■ WORK TASK
Starting with the line that has "turquoise carton: [194,306,242,384]" in the records below and ending with the line that has "black bell: [93,753,176,842]", output those lines exactly and nothing more; omit the pictures.

■ DATA FOR THE TASK
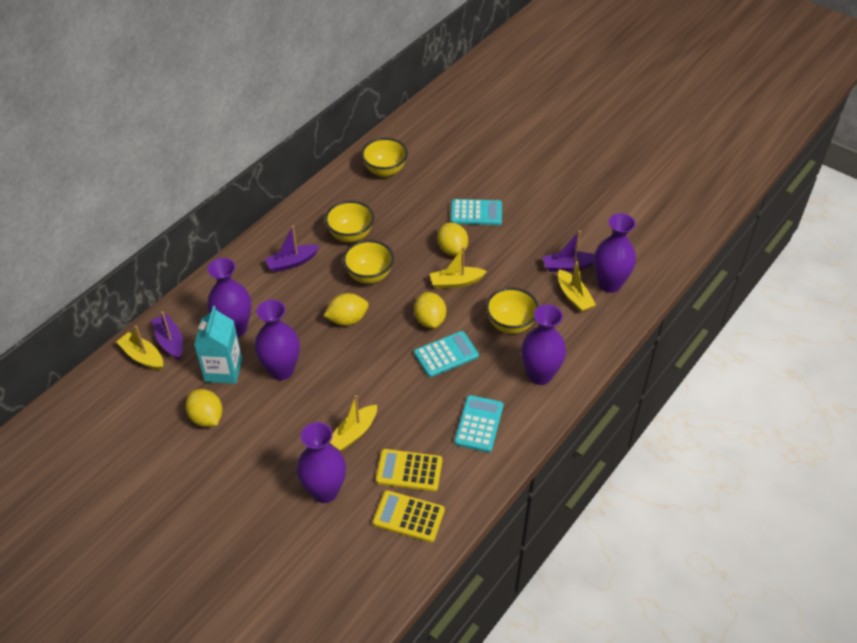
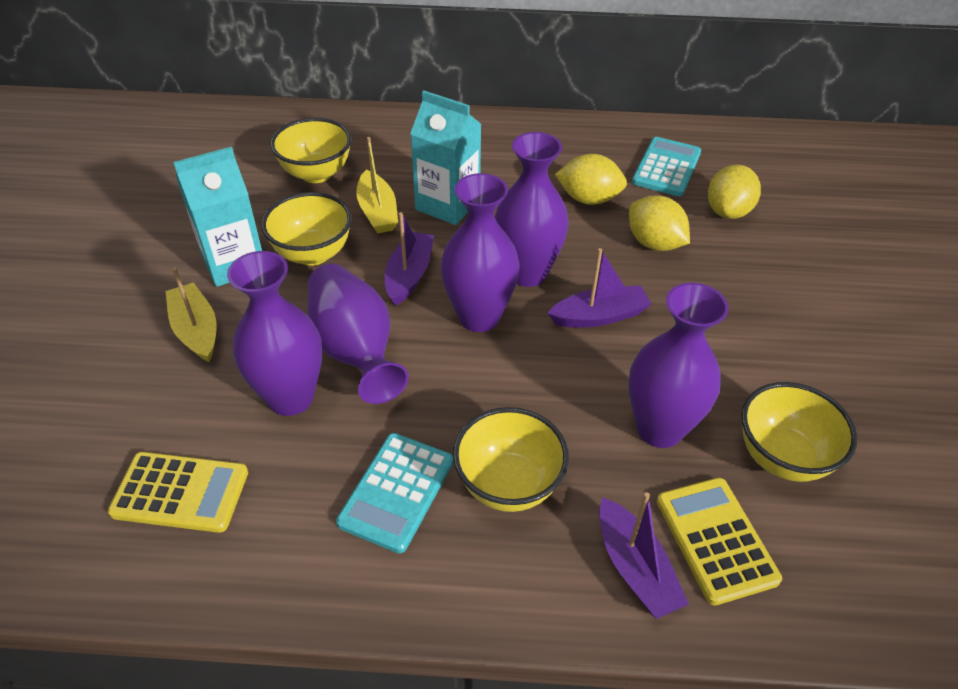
turquoise calculator: [414,331,479,377] [451,199,502,225] [454,395,504,452] = 3 -> [336,433,453,553] [632,137,701,196] = 2
turquoise carton: [194,306,242,384] = 1 -> [173,147,262,287] [410,91,481,225] = 2
yellow boat: [116,325,163,370] [330,395,377,451] [430,246,487,289] [558,257,596,312] = 4 -> [165,267,217,362] [356,137,398,234] = 2
yellow lemon: [185,389,223,427] [324,293,369,326] [414,292,446,328] [437,223,468,256] = 4 -> [555,154,627,205] [629,195,690,251] [708,165,761,219] = 3

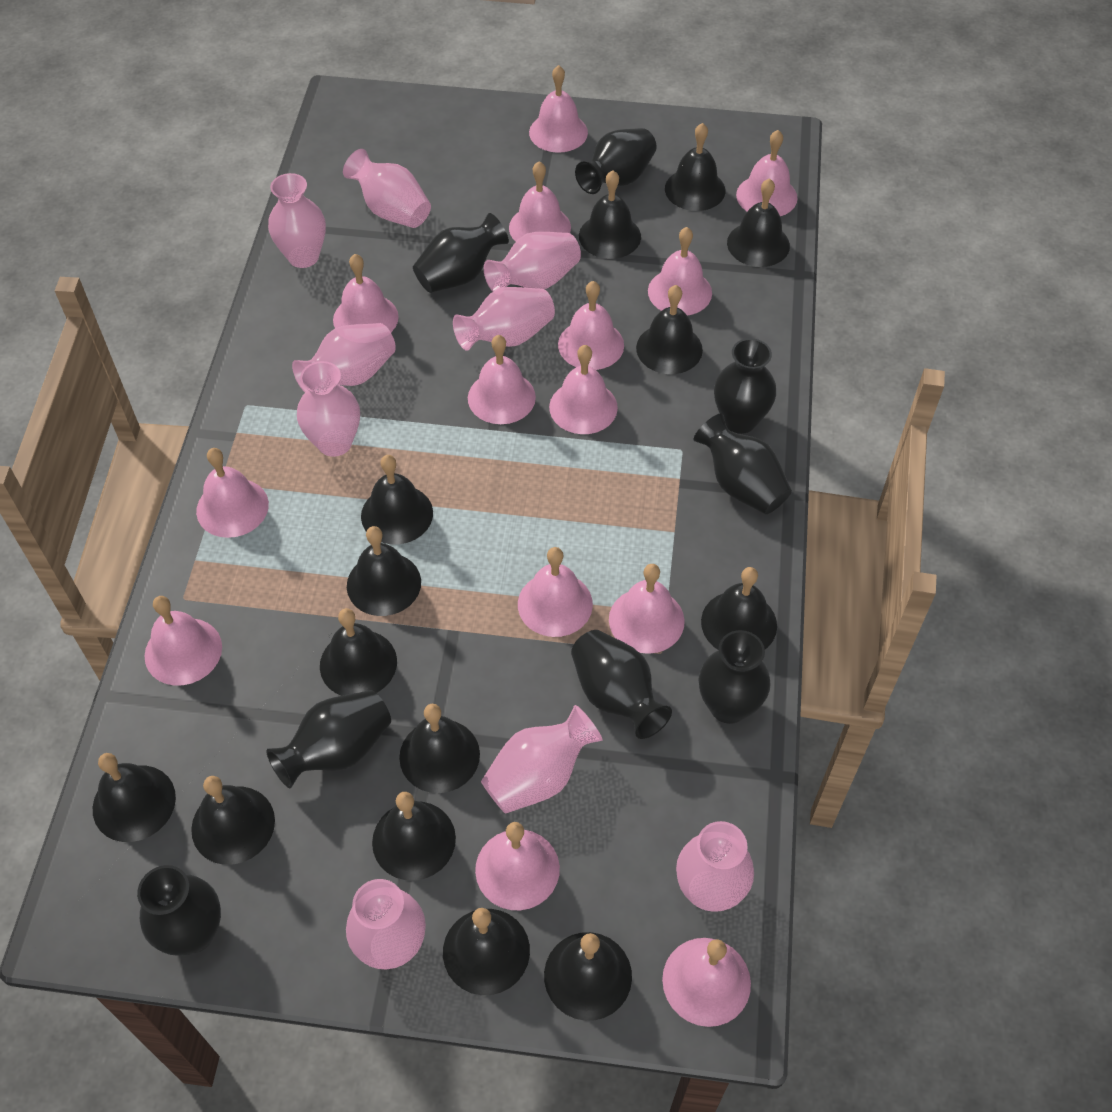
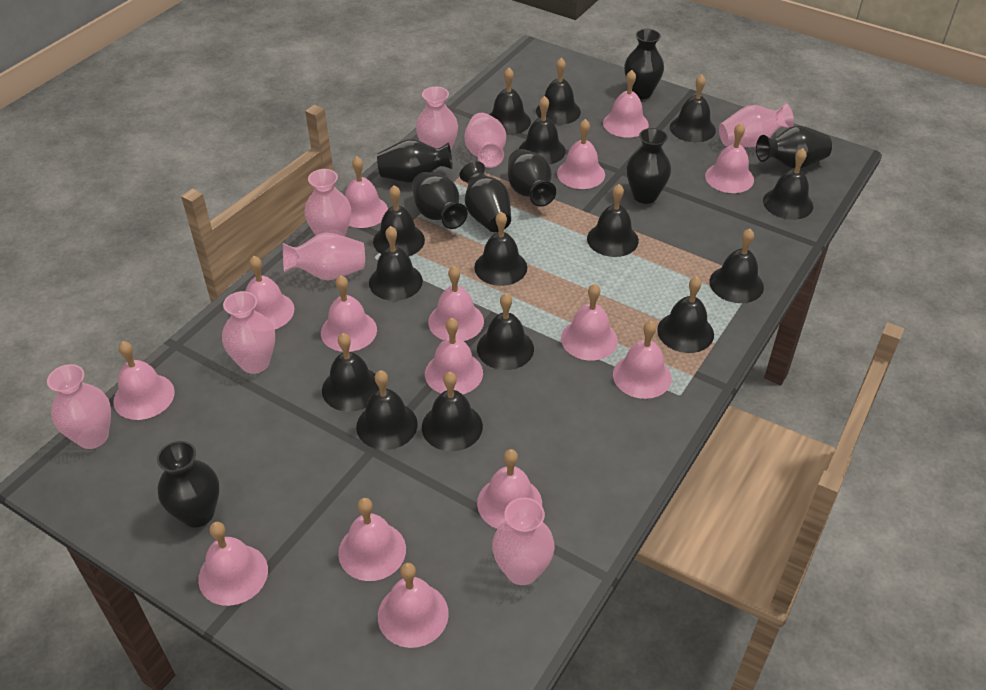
black bell: [93,753,176,842] [191,776,275,865] [320,608,397,696] [347,526,421,616] [361,455,433,544] [372,792,456,881] [399,704,480,793] [443,908,530,995] [544,932,632,1021] [579,170,641,259] [636,285,703,374] [665,123,725,211] [701,567,777,650] [727,178,790,267] = 14 -> [322,333,379,412] [356,370,418,450] [369,226,423,301] [373,185,425,256] [422,372,483,451] [474,212,527,286] [477,293,534,370] [489,68,531,135] [519,96,566,165] [536,58,581,125] [587,184,639,257] [657,276,714,353] [670,75,716,142] [709,229,764,303] [763,148,813,220] = 15
pink bell: [144,596,222,686] [196,448,269,538] [333,254,399,332] [468,335,536,424] [475,822,560,910] [509,161,571,241] [518,547,593,637] [529,65,588,153] [549,345,618,434] [558,281,624,370] [609,564,685,654] [648,227,712,316] [662,938,751,1027] [736,130,797,216] = 14 -> [113,341,175,420] [198,522,268,606] [246,256,295,330] [321,275,377,352] [338,498,406,581] [345,156,388,228] [378,563,449,648] [425,318,483,394] [428,266,484,341] [477,449,542,529] [557,119,605,189] [561,284,618,360] [603,70,649,138] [613,321,672,399] [705,123,754,193] = 15
pink vase: [268,173,326,268] [292,323,396,392] [297,361,360,457] [343,149,431,228] [346,879,426,969] [453,287,555,351] [481,705,603,814] [484,232,581,292] [676,821,754,912] = 9 -> [47,364,111,449] [222,291,275,374] [283,233,365,280] [304,169,351,236] [416,87,458,149] [465,113,506,168] [492,497,555,585] [719,103,794,147] = 8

■ TASK RESPONSE
turquoise carton: [194,306,242,384] = 1 -> [173,147,262,287] [410,91,481,225] = 2
yellow boat: [116,325,163,370] [330,395,377,451] [430,246,487,289] [558,257,596,312] = 4 -> [165,267,217,362] [356,137,398,234] = 2
yellow lemon: [185,389,223,427] [324,293,369,326] [414,292,446,328] [437,223,468,256] = 4 -> [555,154,627,205] [629,195,690,251] [708,165,761,219] = 3

black bell: [93,753,176,842] [191,776,275,865] [320,608,397,696] [347,526,421,616] [361,455,433,544] [372,792,456,881] [399,704,480,793] [443,908,530,995] [544,932,632,1021] [579,170,641,259] [636,285,703,374] [665,123,725,211] [701,567,777,650] [727,178,790,267] = 14 -> [322,333,379,412] [356,370,418,450] [369,226,423,301] [373,185,425,256] [422,372,483,451] [474,212,527,286] [477,293,534,370] [489,68,531,135] [519,96,566,165] [536,58,581,125] [587,184,639,257] [657,276,714,353] [670,75,716,142] [709,229,764,303] [763,148,813,220] = 15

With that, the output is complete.